TASK STATEMENT :: As soon as the line containing "PIXELS1: WS2813 -> SK6812" appears in the material below, start returning lines exactly, and end with the line containing "SOIL1 pin VCC: none -> 3V3".

DATASET ::

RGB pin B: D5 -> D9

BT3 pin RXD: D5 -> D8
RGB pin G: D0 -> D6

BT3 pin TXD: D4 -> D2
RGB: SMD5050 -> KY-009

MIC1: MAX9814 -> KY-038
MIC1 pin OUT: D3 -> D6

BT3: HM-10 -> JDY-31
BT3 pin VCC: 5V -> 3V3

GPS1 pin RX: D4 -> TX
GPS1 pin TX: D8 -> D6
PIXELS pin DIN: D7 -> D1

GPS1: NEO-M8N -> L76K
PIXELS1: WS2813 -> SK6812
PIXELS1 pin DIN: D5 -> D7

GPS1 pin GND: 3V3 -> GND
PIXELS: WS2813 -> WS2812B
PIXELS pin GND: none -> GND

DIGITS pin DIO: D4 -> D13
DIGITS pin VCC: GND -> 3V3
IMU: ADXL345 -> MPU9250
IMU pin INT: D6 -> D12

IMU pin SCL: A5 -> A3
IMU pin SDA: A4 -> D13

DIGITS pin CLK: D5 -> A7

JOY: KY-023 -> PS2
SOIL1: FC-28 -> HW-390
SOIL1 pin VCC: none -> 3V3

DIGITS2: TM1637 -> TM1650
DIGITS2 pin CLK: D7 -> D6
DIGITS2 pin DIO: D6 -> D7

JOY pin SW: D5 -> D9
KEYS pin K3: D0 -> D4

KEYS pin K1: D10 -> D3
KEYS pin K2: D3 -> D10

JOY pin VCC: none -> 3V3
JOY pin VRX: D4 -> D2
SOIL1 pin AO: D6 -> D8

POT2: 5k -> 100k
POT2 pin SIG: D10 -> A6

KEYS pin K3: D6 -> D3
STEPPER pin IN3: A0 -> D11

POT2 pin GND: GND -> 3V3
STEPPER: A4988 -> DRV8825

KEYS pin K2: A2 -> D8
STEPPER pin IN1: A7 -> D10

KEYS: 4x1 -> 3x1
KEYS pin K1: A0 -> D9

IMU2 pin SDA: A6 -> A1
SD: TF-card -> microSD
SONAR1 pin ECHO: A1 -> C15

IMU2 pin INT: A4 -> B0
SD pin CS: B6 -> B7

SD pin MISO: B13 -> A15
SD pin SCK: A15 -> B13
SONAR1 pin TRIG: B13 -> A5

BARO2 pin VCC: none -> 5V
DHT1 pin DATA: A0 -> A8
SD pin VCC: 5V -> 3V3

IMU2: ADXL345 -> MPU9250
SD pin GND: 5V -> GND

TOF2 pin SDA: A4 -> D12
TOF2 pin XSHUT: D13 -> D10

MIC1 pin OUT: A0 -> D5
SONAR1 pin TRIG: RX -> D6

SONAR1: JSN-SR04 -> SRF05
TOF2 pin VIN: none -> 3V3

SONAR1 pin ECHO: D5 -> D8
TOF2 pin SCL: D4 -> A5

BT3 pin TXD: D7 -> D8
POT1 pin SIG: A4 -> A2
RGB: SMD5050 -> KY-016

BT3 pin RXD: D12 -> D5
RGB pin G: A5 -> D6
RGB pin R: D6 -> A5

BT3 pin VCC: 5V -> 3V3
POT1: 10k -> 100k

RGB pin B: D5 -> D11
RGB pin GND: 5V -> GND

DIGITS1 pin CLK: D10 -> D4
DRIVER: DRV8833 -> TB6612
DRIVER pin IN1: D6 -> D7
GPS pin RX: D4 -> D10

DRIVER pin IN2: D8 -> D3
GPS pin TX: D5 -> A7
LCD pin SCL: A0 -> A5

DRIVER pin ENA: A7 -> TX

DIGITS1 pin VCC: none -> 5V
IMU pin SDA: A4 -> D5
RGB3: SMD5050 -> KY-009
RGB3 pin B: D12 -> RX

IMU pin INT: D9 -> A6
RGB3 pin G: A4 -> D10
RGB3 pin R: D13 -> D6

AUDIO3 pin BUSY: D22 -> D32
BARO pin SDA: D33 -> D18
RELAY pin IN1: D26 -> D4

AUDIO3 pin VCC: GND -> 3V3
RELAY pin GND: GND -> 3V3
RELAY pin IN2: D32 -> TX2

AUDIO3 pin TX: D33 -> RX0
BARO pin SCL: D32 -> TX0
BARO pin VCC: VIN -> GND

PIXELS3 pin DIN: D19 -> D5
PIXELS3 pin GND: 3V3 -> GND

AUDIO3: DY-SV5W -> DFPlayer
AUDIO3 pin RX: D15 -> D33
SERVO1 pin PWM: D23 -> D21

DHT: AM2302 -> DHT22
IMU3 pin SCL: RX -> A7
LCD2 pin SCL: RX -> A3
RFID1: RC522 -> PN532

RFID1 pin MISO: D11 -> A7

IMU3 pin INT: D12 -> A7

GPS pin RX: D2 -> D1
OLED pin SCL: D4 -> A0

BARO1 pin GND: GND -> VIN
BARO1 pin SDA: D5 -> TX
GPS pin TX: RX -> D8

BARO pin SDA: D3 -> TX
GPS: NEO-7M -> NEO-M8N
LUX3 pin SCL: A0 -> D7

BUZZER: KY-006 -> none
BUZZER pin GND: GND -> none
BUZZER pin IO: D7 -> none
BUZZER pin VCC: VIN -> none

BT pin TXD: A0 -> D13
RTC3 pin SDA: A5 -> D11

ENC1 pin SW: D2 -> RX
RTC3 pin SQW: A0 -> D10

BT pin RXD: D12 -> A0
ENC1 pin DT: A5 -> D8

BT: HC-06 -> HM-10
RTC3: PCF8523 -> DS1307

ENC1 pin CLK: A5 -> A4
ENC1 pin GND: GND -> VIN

ANSWER BOX ::
PIXELS1: WS2813 -> SK6812
PIXELS1 pin DIN: D5 -> D7

GPS1 pin GND: 3V3 -> GND
PIXELS: WS2813 -> WS2812B
PIXELS pin GND: none -> GND

DIGITS pin DIO: D4 -> D13
DIGITS pin VCC: GND -> 3V3
IMU: ADXL345 -> MPU9250
IMU pin INT: D6 -> D12

IMU pin SCL: A5 -> A3
IMU pin SDA: A4 -> D13

DIGITS pin CLK: D5 -> A7

JOY: KY-023 -> PS2
SOIL1: FC-28 -> HW-390
SOIL1 pin VCC: none -> 3V3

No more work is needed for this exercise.